▶ Your assignment
Every line below that holds the word "plate" must be listed.

-*-

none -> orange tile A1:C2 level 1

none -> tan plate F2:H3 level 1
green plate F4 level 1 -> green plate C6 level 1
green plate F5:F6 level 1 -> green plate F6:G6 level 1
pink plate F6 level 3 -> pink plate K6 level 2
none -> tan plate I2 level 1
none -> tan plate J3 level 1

-*-

▶ Solution to the exercise
none -> tan plate F2:H3 level 1
green plate F4 level 1 -> green plate C6 level 1
green plate F5:F6 level 1 -> green plate F6:G6 level 1
pink plate F6 level 3 -> pink plate K6 level 2
none -> tan plate I2 level 1
none -> tan plate J3 level 1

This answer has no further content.